◆ TASK DETAILS:
Nothing but the pictures should be dropped; repeat the rest of the data below exactly.

◆ AVAILABLE DATA:
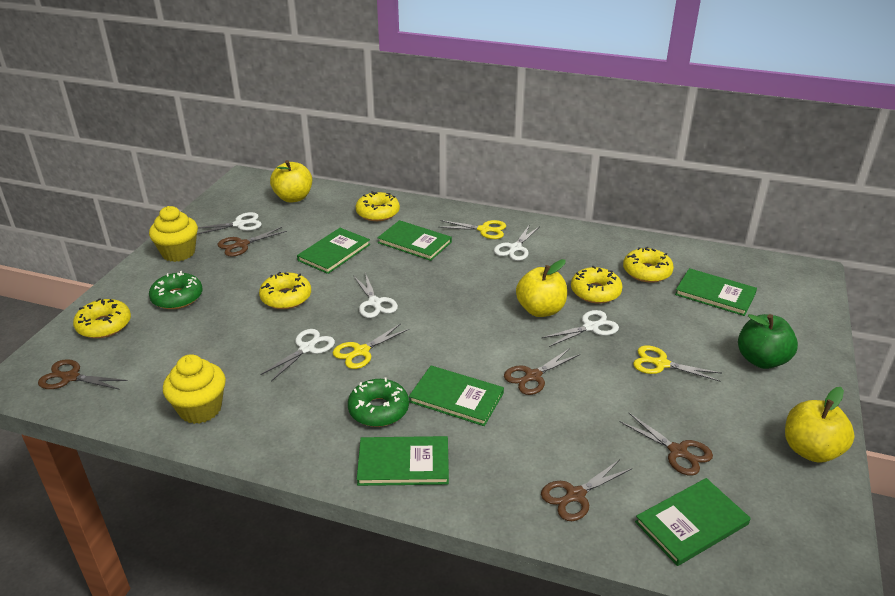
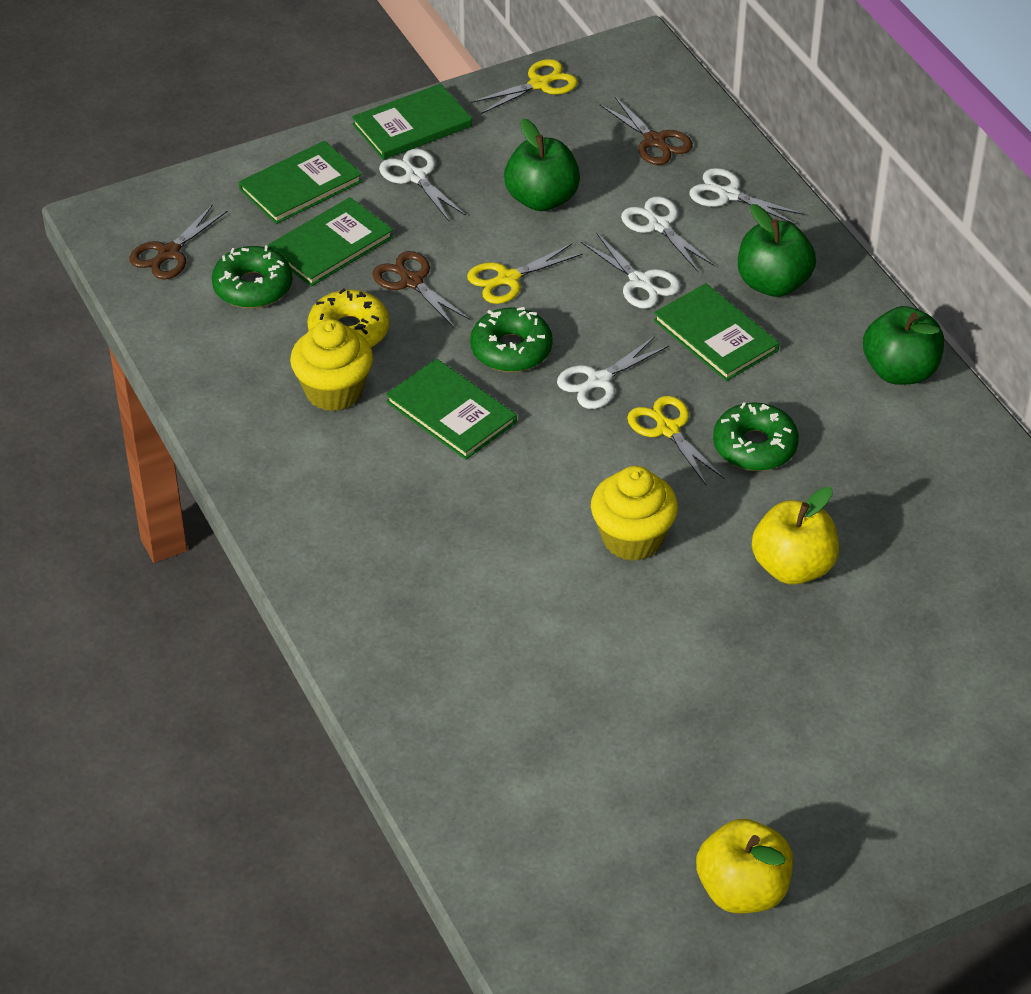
brown scissors: 5 -> 3
green apple: 1 -> 3
green book: 6 -> 5
green donut: 2 -> 3
yellow apple: 3 -> 2
yellow donut: 5 -> 1

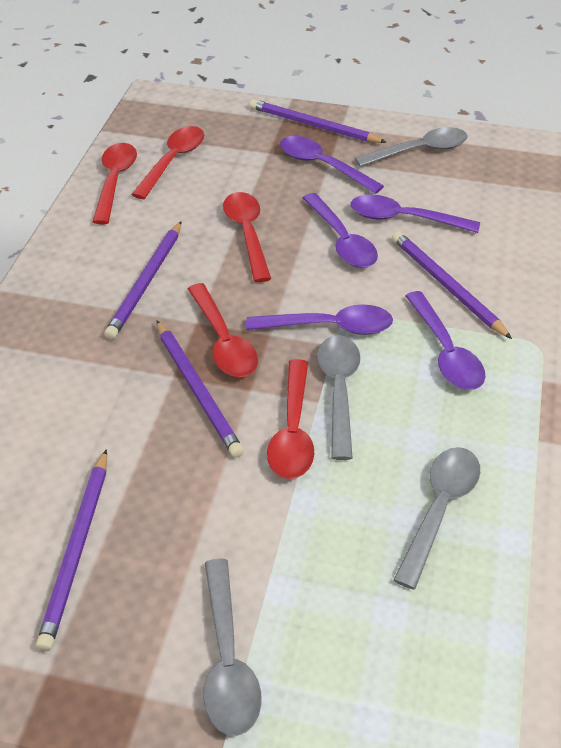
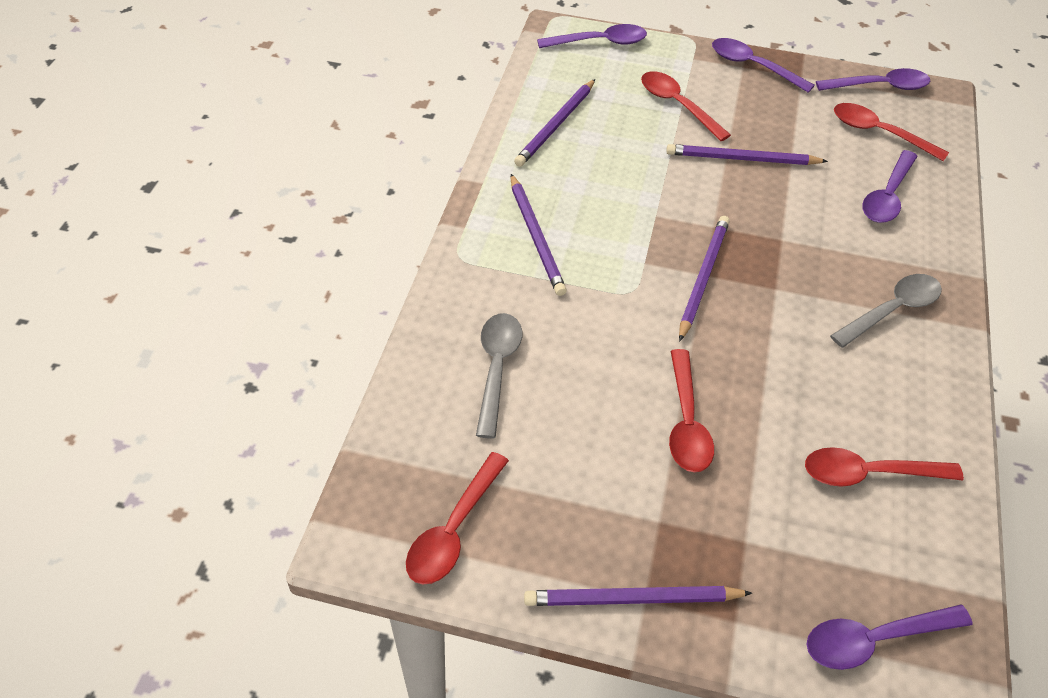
grey spoon: 4 -> 2

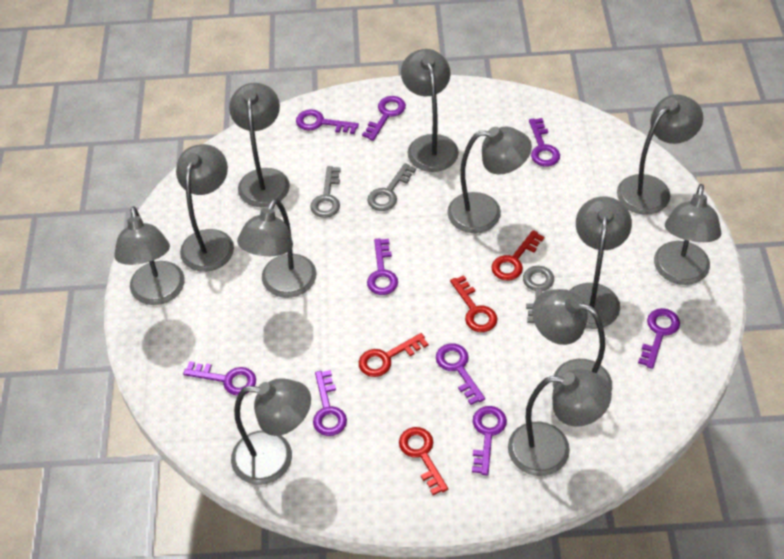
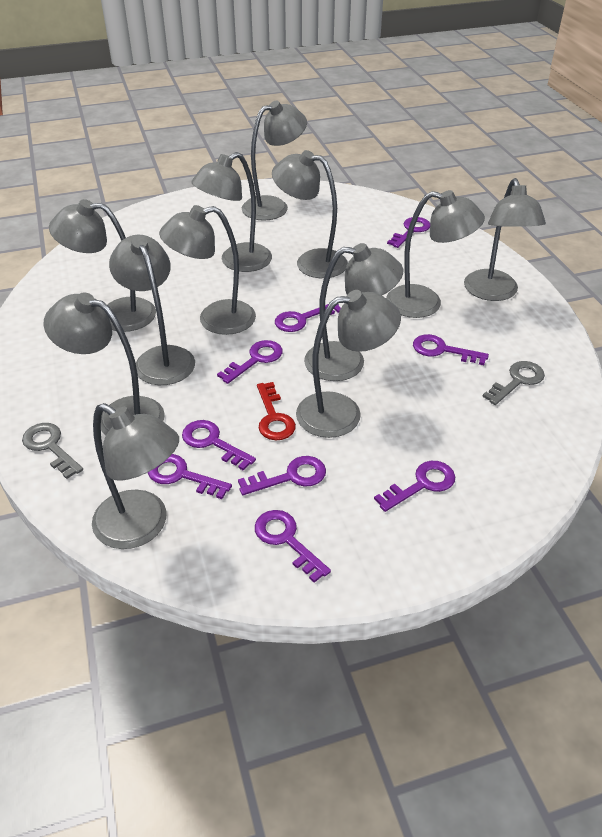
grey key: 3 -> 2
red key: 4 -> 1

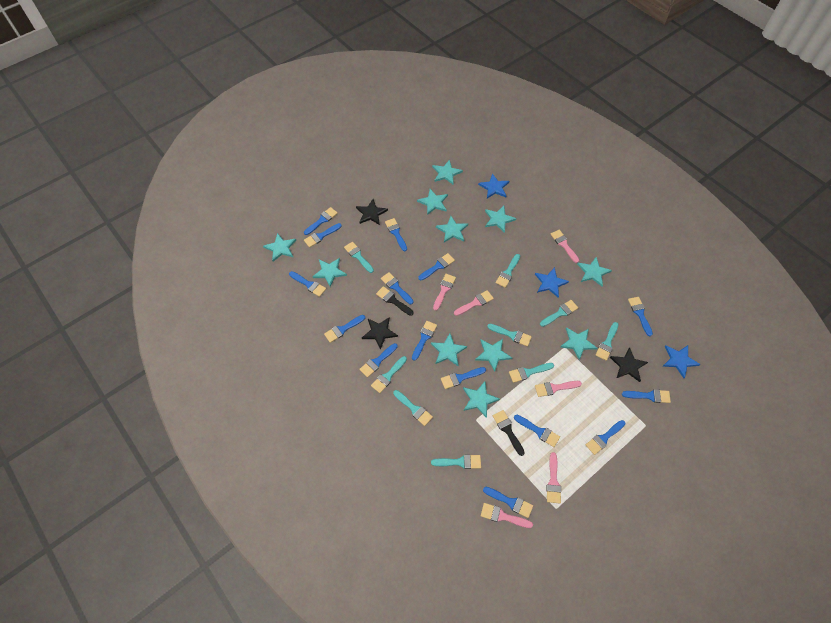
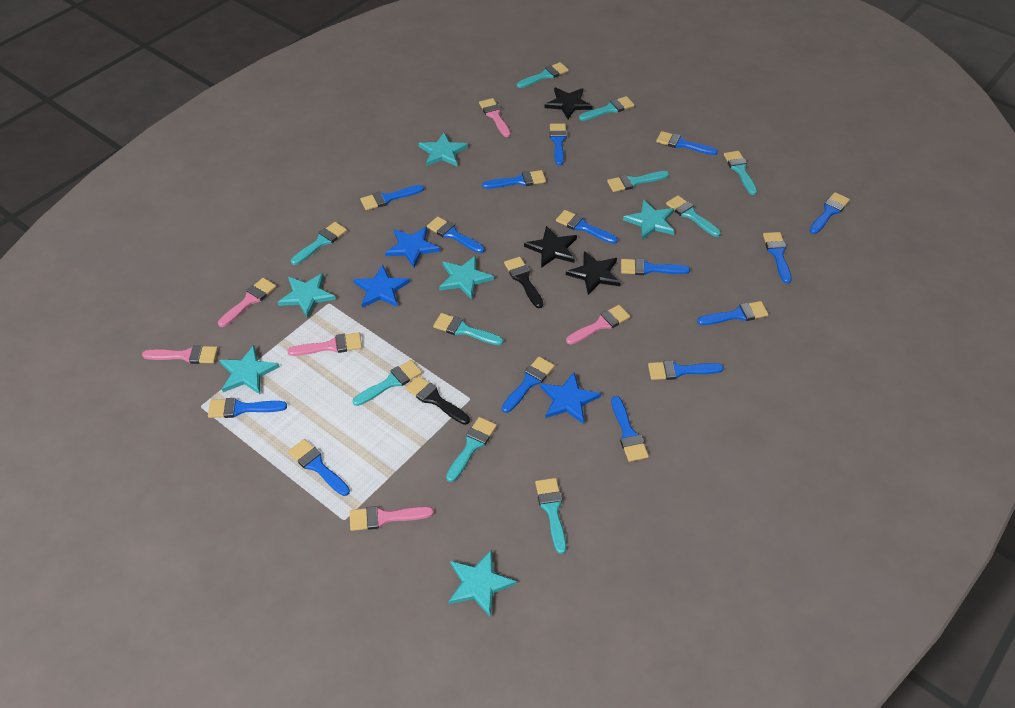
turquoise brush: 9 -> 10
turquoise star: 11 -> 6

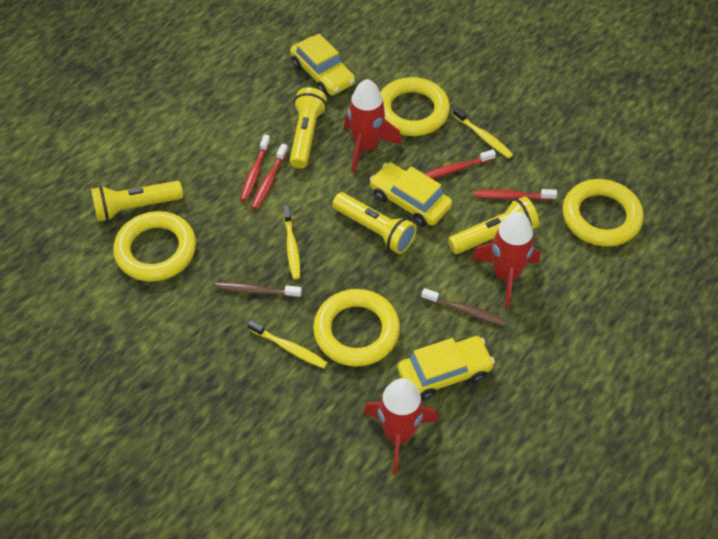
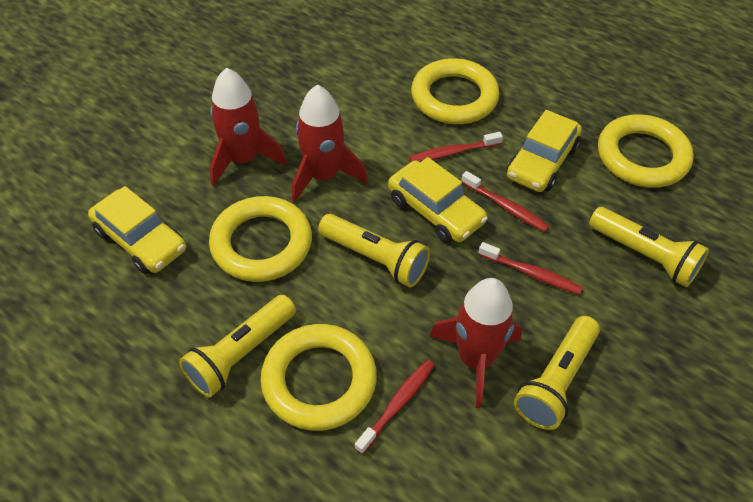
brown toothbrush: 2 -> 0
yellow toothbrush: 3 -> 0

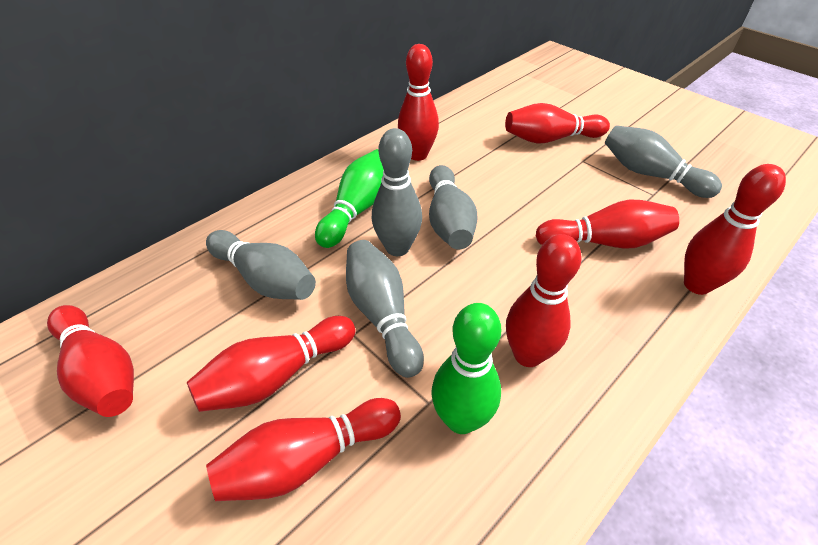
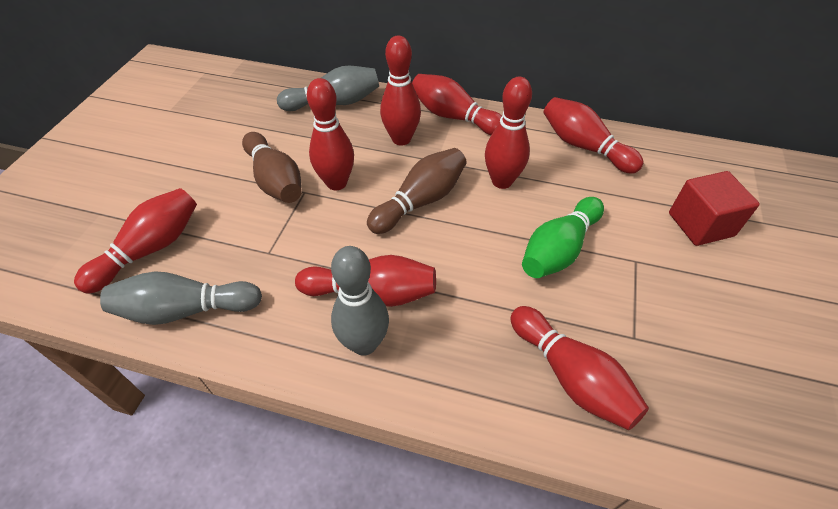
brown bowling pin: 0 -> 2
green bowling pin: 2 -> 1
grey bowling pin: 5 -> 3
red cube: 0 -> 1

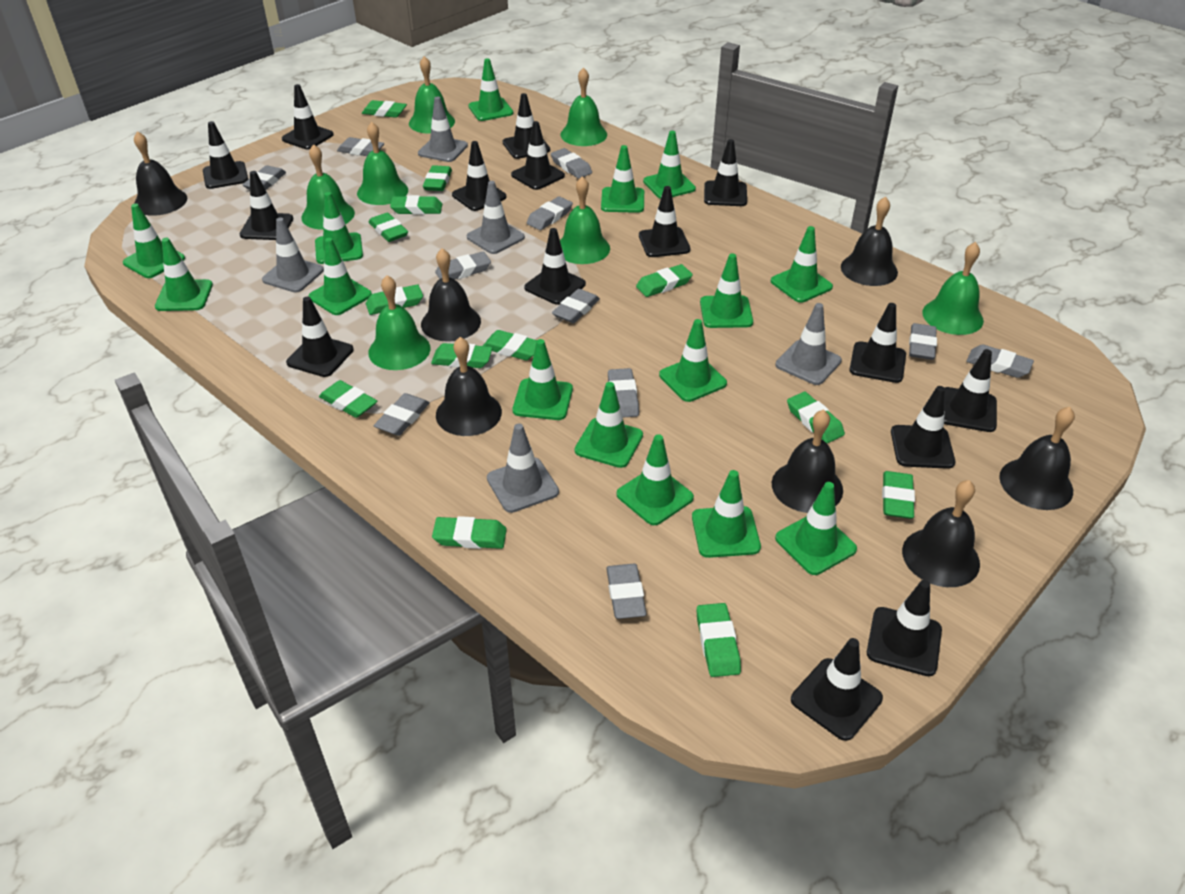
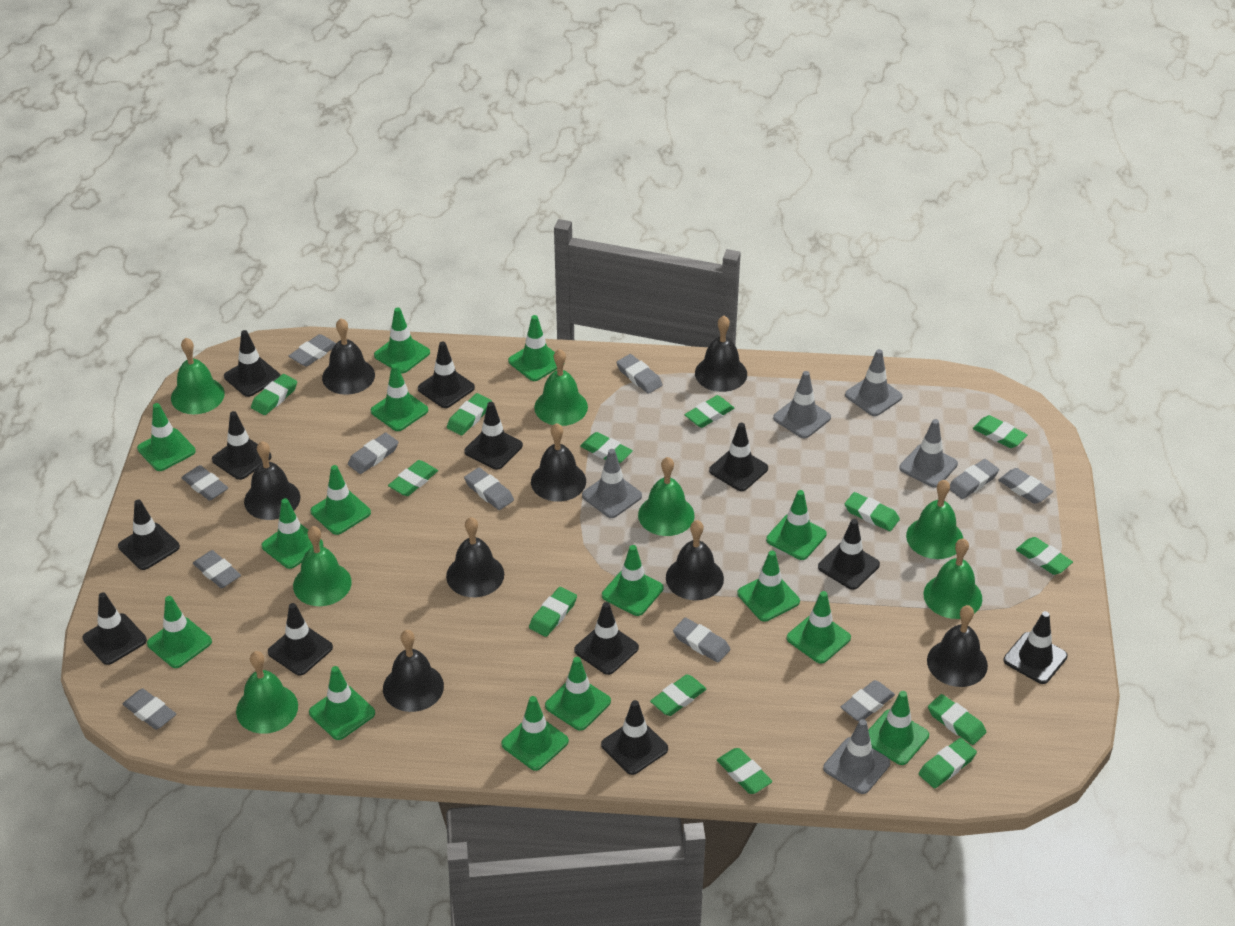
black bell: 7 -> 8
black traffic cone: 15 -> 12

◆ SOLVED EXERCISE:
brown scissors: 5 -> 3
green apple: 1 -> 3
green book: 6 -> 5
green donut: 2 -> 3
yellow apple: 3 -> 2
yellow donut: 5 -> 1

grey spoon: 4 -> 2

grey key: 3 -> 2
red key: 4 -> 1

turquoise brush: 9 -> 10
turquoise star: 11 -> 6

brown toothbrush: 2 -> 0
yellow toothbrush: 3 -> 0

brown bowling pin: 0 -> 2
green bowling pin: 2 -> 1
grey bowling pin: 5 -> 3
red cube: 0 -> 1

black bell: 7 -> 8
black traffic cone: 15 -> 12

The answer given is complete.